Task to carry out
Reproduce each line below precisely. Drop the pictures.

- - -

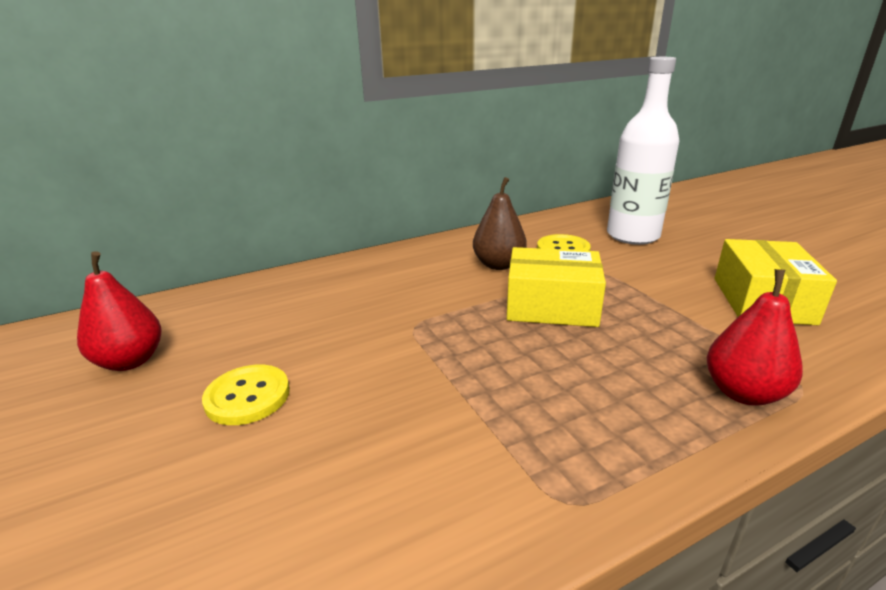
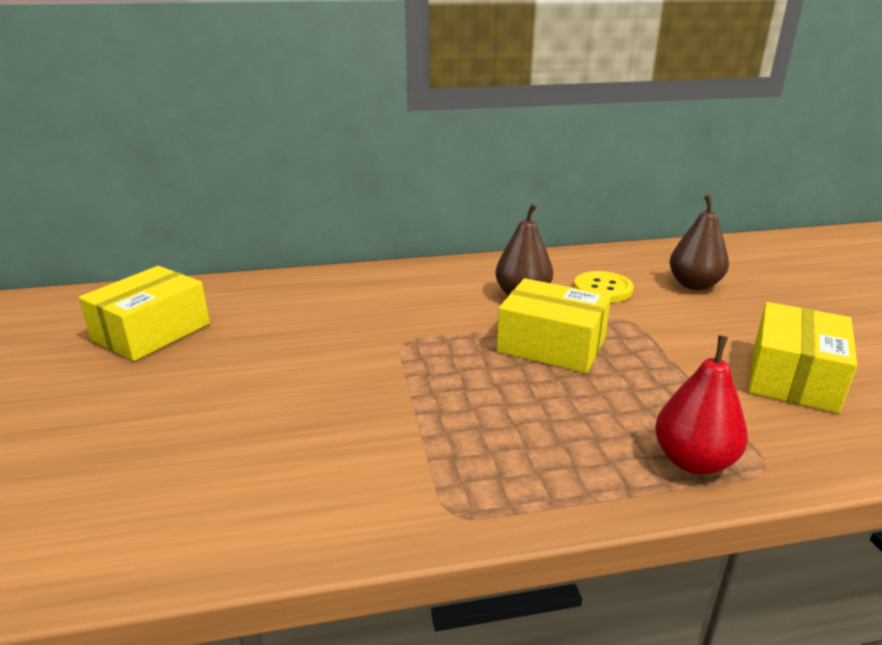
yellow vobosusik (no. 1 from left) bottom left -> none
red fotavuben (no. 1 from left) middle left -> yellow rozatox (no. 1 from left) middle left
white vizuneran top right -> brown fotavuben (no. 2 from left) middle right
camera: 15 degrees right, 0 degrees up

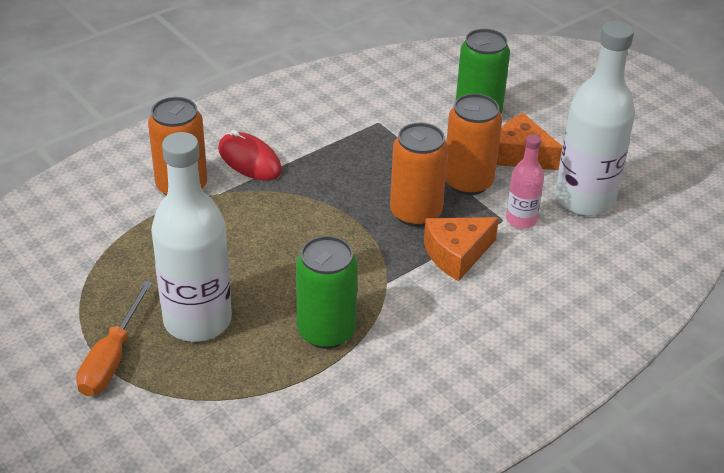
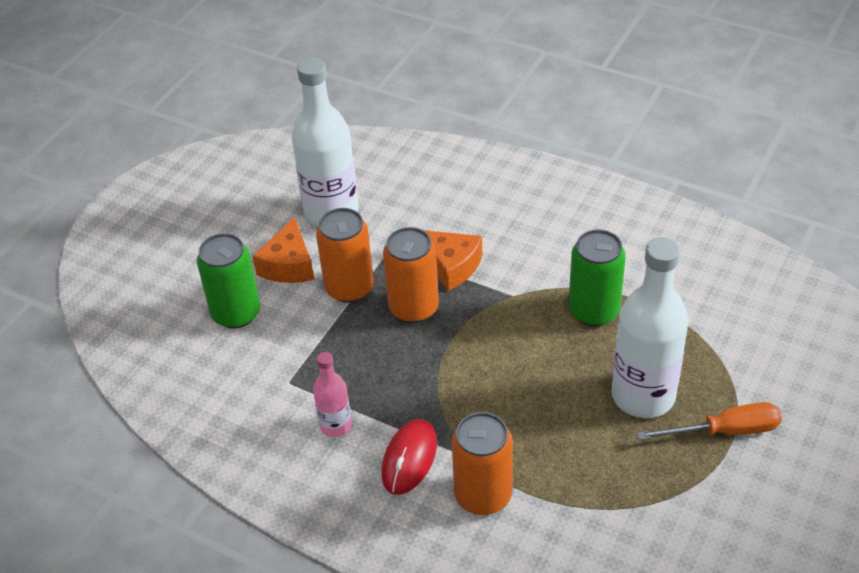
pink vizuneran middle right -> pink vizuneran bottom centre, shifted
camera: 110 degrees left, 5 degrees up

- - -

Solution below
yellow vobosusik (no. 1 from left) bottom left -> none
red fotavuben (no. 1 from left) middle left -> yellow rozatox (no. 1 from left) middle left
white vizuneran top right -> brown fotavuben (no. 2 from left) middle right
camera: 15 degrees right, 0 degrees up

pink vizuneran middle right -> pink vizuneran bottom centre, shifted
camera: 110 degrees left, 5 degrees up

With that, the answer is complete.